[TO DO] Find how many lines below mention "triangle". Nothing but the number is needed.

[RECORDS TO USE]
--- START ---

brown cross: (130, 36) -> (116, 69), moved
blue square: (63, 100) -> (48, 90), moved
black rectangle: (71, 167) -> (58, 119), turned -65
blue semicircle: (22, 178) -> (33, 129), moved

--- END ---
--- START ---

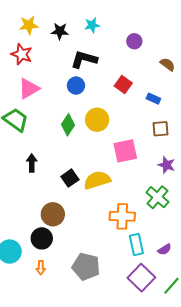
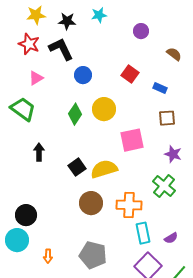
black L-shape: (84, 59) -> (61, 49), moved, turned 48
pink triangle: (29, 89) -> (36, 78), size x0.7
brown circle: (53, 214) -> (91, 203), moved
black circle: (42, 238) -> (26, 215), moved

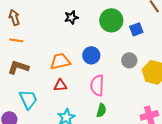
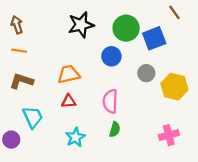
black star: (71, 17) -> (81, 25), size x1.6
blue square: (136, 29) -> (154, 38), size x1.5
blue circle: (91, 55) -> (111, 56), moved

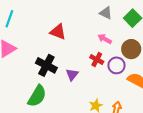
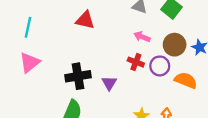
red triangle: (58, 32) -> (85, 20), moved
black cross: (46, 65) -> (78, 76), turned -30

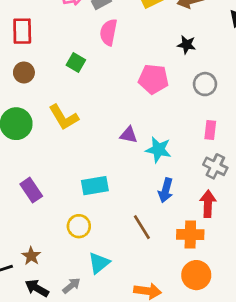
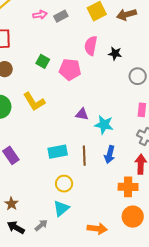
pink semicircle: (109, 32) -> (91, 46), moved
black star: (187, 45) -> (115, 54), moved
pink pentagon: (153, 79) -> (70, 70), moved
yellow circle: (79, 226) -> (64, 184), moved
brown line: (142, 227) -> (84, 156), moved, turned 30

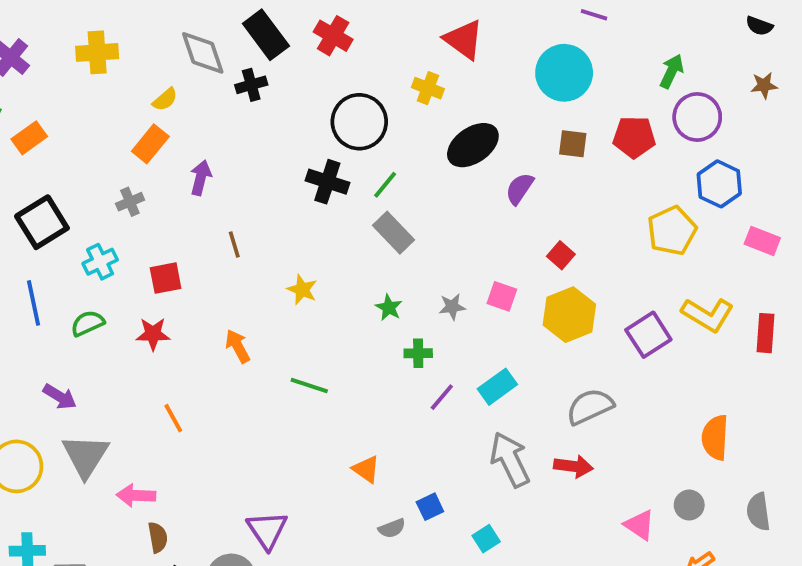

--- END ---

[WRITTEN RESPONSE] 2